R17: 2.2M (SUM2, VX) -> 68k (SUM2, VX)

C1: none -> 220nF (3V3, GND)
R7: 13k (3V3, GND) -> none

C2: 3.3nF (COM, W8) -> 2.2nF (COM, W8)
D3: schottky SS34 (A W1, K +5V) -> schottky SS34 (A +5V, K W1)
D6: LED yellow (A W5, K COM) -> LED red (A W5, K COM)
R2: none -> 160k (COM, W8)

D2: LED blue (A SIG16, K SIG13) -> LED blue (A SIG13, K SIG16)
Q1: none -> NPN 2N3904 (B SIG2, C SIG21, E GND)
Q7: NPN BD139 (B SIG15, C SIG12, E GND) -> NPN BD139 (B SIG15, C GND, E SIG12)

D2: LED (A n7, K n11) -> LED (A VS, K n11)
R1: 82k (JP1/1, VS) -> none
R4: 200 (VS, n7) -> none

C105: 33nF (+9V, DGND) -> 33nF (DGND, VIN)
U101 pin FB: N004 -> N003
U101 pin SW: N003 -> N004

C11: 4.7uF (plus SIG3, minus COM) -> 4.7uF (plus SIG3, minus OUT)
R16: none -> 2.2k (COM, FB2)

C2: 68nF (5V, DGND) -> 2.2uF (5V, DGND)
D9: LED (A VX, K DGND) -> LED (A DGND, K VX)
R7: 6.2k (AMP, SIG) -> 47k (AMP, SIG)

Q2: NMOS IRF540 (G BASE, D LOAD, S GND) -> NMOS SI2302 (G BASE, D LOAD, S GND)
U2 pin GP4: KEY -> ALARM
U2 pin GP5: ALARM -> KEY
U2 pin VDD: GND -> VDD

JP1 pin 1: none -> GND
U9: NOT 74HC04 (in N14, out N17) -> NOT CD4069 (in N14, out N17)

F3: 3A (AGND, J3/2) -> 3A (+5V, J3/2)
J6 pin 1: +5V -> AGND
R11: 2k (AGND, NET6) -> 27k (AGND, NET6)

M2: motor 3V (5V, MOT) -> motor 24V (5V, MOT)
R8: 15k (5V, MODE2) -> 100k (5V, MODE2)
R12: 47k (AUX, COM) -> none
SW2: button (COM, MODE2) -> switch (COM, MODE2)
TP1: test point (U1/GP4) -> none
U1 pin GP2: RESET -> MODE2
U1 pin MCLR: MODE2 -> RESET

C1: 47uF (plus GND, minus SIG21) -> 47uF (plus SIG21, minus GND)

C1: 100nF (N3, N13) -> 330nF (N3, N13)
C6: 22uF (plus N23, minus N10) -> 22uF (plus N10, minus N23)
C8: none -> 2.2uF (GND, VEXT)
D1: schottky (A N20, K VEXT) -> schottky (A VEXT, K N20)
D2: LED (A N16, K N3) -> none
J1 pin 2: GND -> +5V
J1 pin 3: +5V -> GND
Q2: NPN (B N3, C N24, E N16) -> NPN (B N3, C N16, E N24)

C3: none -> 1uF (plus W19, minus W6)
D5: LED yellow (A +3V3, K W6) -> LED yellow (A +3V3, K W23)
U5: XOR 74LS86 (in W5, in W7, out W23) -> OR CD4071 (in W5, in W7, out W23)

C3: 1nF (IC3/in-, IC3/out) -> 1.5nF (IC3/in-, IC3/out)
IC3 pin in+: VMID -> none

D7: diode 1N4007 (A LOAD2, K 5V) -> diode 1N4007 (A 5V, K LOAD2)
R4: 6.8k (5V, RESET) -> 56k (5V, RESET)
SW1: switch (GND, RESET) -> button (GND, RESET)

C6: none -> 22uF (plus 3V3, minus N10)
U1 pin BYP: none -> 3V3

========================

Each line of the entries where the string "switch" occurs should be shown.

SW2: button (COM, MODE2) -> switch (COM, MODE2)
SW1: switch (GND, RESET) -> button (GND, RESET)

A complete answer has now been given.